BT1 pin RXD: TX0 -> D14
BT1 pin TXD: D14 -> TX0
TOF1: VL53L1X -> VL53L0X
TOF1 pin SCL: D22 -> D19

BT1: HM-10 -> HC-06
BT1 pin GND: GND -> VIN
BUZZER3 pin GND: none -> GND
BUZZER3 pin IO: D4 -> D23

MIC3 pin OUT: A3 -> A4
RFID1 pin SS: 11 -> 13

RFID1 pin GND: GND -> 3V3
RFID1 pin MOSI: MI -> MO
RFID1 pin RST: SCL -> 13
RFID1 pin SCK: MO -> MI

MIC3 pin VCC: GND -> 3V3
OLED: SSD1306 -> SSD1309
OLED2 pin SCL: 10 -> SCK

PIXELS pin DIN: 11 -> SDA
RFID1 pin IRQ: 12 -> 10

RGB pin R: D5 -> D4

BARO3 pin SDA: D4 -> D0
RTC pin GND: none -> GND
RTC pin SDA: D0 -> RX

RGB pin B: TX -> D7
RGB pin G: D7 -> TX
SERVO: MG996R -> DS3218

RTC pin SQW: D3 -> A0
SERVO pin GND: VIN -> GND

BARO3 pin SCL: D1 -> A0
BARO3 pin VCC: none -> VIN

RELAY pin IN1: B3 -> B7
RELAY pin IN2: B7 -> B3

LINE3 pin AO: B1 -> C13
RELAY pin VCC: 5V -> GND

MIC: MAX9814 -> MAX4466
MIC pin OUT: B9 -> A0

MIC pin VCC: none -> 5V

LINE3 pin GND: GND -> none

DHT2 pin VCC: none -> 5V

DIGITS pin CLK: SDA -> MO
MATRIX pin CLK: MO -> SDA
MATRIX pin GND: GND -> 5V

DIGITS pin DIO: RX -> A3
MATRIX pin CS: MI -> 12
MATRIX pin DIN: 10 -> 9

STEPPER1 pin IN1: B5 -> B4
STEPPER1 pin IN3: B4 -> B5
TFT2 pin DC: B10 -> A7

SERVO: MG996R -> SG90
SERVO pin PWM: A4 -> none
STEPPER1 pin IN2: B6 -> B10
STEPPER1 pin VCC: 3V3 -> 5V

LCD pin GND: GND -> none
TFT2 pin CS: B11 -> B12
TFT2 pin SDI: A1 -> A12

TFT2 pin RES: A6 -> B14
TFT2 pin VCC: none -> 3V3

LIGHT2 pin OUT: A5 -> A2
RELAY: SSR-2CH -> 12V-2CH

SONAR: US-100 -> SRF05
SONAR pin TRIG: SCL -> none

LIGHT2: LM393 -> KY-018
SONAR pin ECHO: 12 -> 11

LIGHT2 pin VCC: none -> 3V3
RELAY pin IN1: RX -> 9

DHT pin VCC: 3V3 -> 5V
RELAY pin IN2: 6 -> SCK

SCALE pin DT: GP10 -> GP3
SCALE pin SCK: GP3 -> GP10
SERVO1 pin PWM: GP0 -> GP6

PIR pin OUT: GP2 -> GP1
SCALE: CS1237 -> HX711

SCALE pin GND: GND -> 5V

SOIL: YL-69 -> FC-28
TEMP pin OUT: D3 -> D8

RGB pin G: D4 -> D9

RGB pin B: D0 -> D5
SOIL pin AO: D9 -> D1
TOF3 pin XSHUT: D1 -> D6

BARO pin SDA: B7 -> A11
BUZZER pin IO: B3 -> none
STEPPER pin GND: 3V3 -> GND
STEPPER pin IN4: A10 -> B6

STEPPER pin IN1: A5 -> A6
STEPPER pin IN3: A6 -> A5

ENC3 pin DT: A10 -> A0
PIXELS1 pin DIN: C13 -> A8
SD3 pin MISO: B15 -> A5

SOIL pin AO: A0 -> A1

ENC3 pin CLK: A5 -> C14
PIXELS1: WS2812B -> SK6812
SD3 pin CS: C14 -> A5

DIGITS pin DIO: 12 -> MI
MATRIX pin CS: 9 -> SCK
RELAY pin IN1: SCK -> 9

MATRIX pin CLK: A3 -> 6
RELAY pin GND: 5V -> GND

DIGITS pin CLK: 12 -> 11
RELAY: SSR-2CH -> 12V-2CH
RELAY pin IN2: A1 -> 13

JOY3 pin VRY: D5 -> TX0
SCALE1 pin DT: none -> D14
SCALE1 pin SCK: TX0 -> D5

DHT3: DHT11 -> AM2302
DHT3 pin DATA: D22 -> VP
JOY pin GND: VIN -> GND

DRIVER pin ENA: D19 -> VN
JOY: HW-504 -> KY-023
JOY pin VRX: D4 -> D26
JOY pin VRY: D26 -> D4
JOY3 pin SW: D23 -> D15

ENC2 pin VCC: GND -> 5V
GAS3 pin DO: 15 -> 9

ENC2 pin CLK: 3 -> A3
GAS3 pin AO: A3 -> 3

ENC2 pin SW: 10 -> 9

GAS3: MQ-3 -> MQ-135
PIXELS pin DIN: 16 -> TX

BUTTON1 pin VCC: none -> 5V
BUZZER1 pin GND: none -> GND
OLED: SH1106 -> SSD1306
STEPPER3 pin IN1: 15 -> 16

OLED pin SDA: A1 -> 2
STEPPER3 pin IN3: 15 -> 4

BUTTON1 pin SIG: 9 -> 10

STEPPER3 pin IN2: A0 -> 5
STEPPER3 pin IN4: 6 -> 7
----------
_EXERCISE DIRECTIONS:_ Reproduce every line of the material above exactly.

_ANSWER FOR THIS EXERCISE:_
BT1 pin RXD: TX0 -> D14
BT1 pin TXD: D14 -> TX0
TOF1: VL53L1X -> VL53L0X
TOF1 pin SCL: D22 -> D19

BT1: HM-10 -> HC-06
BT1 pin GND: GND -> VIN
BUZZER3 pin GND: none -> GND
BUZZER3 pin IO: D4 -> D23

MIC3 pin OUT: A3 -> A4
RFID1 pin SS: 11 -> 13

RFID1 pin GND: GND -> 3V3
RFID1 pin MOSI: MI -> MO
RFID1 pin RST: SCL -> 13
RFID1 pin SCK: MO -> MI

MIC3 pin VCC: GND -> 3V3
OLED: SSD1306 -> SSD1309
OLED2 pin SCL: 10 -> SCK

PIXELS pin DIN: 11 -> SDA
RFID1 pin IRQ: 12 -> 10

RGB pin R: D5 -> D4

BARO3 pin SDA: D4 -> D0
RTC pin GND: none -> GND
RTC pin SDA: D0 -> RX

RGB pin B: TX -> D7
RGB pin G: D7 -> TX
SERVO: MG996R -> DS3218

RTC pin SQW: D3 -> A0
SERVO pin GND: VIN -> GND

BARO3 pin SCL: D1 -> A0
BARO3 pin VCC: none -> VIN

RELAY pin IN1: B3 -> B7
RELAY pin IN2: B7 -> B3

LINE3 pin AO: B1 -> C13
RELAY pin VCC: 5V -> GND

MIC: MAX9814 -> MAX4466
MIC pin OUT: B9 -> A0

MIC pin VCC: none -> 5V

LINE3 pin GND: GND -> none

DHT2 pin VCC: none -> 5V

DIGITS pin CLK: SDA -> MO
MATRIX pin CLK: MO -> SDA
MATRIX pin GND: GND -> 5V

DIGITS pin DIO: RX -> A3
MATRIX pin CS: MI -> 12
MATRIX pin DIN: 10 -> 9

STEPPER1 pin IN1: B5 -> B4
STEPPER1 pin IN3: B4 -> B5
TFT2 pin DC: B10 -> A7

SERVO: MG996R -> SG90
SERVO pin PWM: A4 -> none
STEPPER1 pin IN2: B6 -> B10
STEPPER1 pin VCC: 3V3 -> 5V

LCD pin GND: GND -> none
TFT2 pin CS: B11 -> B12
TFT2 pin SDI: A1 -> A12

TFT2 pin RES: A6 -> B14
TFT2 pin VCC: none -> 3V3

LIGHT2 pin OUT: A5 -> A2
RELAY: SSR-2CH -> 12V-2CH

SONAR: US-100 -> SRF05
SONAR pin TRIG: SCL -> none

LIGHT2: LM393 -> KY-018
SONAR pin ECHO: 12 -> 11

LIGHT2 pin VCC: none -> 3V3
RELAY pin IN1: RX -> 9

DHT pin VCC: 3V3 -> 5V
RELAY pin IN2: 6 -> SCK

SCALE pin DT: GP10 -> GP3
SCALE pin SCK: GP3 -> GP10
SERVO1 pin PWM: GP0 -> GP6

PIR pin OUT: GP2 -> GP1
SCALE: CS1237 -> HX711

SCALE pin GND: GND -> 5V

SOIL: YL-69 -> FC-28
TEMP pin OUT: D3 -> D8

RGB pin G: D4 -> D9

RGB pin B: D0 -> D5
SOIL pin AO: D9 -> D1
TOF3 pin XSHUT: D1 -> D6

BARO pin SDA: B7 -> A11
BUZZER pin IO: B3 -> none
STEPPER pin GND: 3V3 -> GND
STEPPER pin IN4: A10 -> B6

STEPPER pin IN1: A5 -> A6
STEPPER pin IN3: A6 -> A5

ENC3 pin DT: A10 -> A0
PIXELS1 pin DIN: C13 -> A8
SD3 pin MISO: B15 -> A5

SOIL pin AO: A0 -> A1

ENC3 pin CLK: A5 -> C14
PIXELS1: WS2812B -> SK6812
SD3 pin CS: C14 -> A5

DIGITS pin DIO: 12 -> MI
MATRIX pin CS: 9 -> SCK
RELAY pin IN1: SCK -> 9

MATRIX pin CLK: A3 -> 6
RELAY pin GND: 5V -> GND

DIGITS pin CLK: 12 -> 11
RELAY: SSR-2CH -> 12V-2CH
RELAY pin IN2: A1 -> 13

JOY3 pin VRY: D5 -> TX0
SCALE1 pin DT: none -> D14
SCALE1 pin SCK: TX0 -> D5

DHT3: DHT11 -> AM2302
DHT3 pin DATA: D22 -> VP
JOY pin GND: VIN -> GND

DRIVER pin ENA: D19 -> VN
JOY: HW-504 -> KY-023
JOY pin VRX: D4 -> D26
JOY pin VRY: D26 -> D4
JOY3 pin SW: D23 -> D15

ENC2 pin VCC: GND -> 5V
GAS3 pin DO: 15 -> 9

ENC2 pin CLK: 3 -> A3
GAS3 pin AO: A3 -> 3

ENC2 pin SW: 10 -> 9

GAS3: MQ-3 -> MQ-135
PIXELS pin DIN: 16 -> TX

BUTTON1 pin VCC: none -> 5V
BUZZER1 pin GND: none -> GND
OLED: SH1106 -> SSD1306
STEPPER3 pin IN1: 15 -> 16

OLED pin SDA: A1 -> 2
STEPPER3 pin IN3: 15 -> 4

BUTTON1 pin SIG: 9 -> 10

STEPPER3 pin IN2: A0 -> 5
STEPPER3 pin IN4: 6 -> 7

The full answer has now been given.